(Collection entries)
↓↓↓
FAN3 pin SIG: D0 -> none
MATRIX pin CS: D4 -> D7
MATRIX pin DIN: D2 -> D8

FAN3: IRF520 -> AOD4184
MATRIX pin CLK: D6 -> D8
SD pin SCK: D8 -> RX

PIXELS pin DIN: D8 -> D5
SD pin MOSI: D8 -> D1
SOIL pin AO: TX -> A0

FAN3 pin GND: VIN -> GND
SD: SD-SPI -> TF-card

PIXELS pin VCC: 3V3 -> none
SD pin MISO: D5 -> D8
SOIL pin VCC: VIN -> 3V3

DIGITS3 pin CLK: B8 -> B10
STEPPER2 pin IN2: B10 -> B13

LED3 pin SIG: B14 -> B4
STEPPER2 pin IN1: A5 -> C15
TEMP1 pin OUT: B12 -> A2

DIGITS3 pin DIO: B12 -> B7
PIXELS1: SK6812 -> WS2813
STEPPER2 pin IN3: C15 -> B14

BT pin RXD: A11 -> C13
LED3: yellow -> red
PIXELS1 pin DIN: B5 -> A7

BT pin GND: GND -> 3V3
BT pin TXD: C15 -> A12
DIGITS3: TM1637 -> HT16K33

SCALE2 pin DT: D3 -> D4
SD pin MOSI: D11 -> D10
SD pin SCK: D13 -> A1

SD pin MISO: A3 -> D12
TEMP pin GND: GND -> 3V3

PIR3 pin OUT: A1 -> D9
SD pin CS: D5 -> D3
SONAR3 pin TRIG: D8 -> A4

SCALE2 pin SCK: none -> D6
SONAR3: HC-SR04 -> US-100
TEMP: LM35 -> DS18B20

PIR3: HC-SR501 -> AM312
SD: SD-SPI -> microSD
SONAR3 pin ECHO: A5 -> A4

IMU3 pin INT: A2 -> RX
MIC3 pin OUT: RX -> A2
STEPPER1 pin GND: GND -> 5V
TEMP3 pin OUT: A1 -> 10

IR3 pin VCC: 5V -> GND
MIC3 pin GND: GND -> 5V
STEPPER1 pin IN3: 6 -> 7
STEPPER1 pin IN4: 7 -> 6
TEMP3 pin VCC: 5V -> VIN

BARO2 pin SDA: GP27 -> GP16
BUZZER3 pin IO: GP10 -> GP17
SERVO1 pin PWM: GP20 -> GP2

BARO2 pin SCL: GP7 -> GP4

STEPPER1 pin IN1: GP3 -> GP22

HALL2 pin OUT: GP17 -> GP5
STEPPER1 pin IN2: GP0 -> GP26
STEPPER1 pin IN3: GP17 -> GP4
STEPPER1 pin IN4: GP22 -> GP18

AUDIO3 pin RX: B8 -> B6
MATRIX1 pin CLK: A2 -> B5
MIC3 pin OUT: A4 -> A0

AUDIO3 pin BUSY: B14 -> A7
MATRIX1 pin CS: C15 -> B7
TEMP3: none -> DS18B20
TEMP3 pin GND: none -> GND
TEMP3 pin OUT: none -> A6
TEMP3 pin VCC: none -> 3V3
↑↑↑
# Task directions
Reproduce each of the entries exactly, omitting none.

# Written response
FAN3 pin SIG: D0 -> none
MATRIX pin CS: D4 -> D7
MATRIX pin DIN: D2 -> D8

FAN3: IRF520 -> AOD4184
MATRIX pin CLK: D6 -> D8
SD pin SCK: D8 -> RX

PIXELS pin DIN: D8 -> D5
SD pin MOSI: D8 -> D1
SOIL pin AO: TX -> A0

FAN3 pin GND: VIN -> GND
SD: SD-SPI -> TF-card

PIXELS pin VCC: 3V3 -> none
SD pin MISO: D5 -> D8
SOIL pin VCC: VIN -> 3V3

DIGITS3 pin CLK: B8 -> B10
STEPPER2 pin IN2: B10 -> B13

LED3 pin SIG: B14 -> B4
STEPPER2 pin IN1: A5 -> C15
TEMP1 pin OUT: B12 -> A2

DIGITS3 pin DIO: B12 -> B7
PIXELS1: SK6812 -> WS2813
STEPPER2 pin IN3: C15 -> B14

BT pin RXD: A11 -> C13
LED3: yellow -> red
PIXELS1 pin DIN: B5 -> A7

BT pin GND: GND -> 3V3
BT pin TXD: C15 -> A12
DIGITS3: TM1637 -> HT16K33

SCALE2 pin DT: D3 -> D4
SD pin MOSI: D11 -> D10
SD pin SCK: D13 -> A1

SD pin MISO: A3 -> D12
TEMP pin GND: GND -> 3V3

PIR3 pin OUT: A1 -> D9
SD pin CS: D5 -> D3
SONAR3 pin TRIG: D8 -> A4

SCALE2 pin SCK: none -> D6
SONAR3: HC-SR04 -> US-100
TEMP: LM35 -> DS18B20

PIR3: HC-SR501 -> AM312
SD: SD-SPI -> microSD
SONAR3 pin ECHO: A5 -> A4

IMU3 pin INT: A2 -> RX
MIC3 pin OUT: RX -> A2
STEPPER1 pin GND: GND -> 5V
TEMP3 pin OUT: A1 -> 10

IR3 pin VCC: 5V -> GND
MIC3 pin GND: GND -> 5V
STEPPER1 pin IN3: 6 -> 7
STEPPER1 pin IN4: 7 -> 6
TEMP3 pin VCC: 5V -> VIN

BARO2 pin SDA: GP27 -> GP16
BUZZER3 pin IO: GP10 -> GP17
SERVO1 pin PWM: GP20 -> GP2

BARO2 pin SCL: GP7 -> GP4

STEPPER1 pin IN1: GP3 -> GP22

HALL2 pin OUT: GP17 -> GP5
STEPPER1 pin IN2: GP0 -> GP26
STEPPER1 pin IN3: GP17 -> GP4
STEPPER1 pin IN4: GP22 -> GP18

AUDIO3 pin RX: B8 -> B6
MATRIX1 pin CLK: A2 -> B5
MIC3 pin OUT: A4 -> A0

AUDIO3 pin BUSY: B14 -> A7
MATRIX1 pin CS: C15 -> B7
TEMP3: none -> DS18B20
TEMP3 pin GND: none -> GND
TEMP3 pin OUT: none -> A6
TEMP3 pin VCC: none -> 3V3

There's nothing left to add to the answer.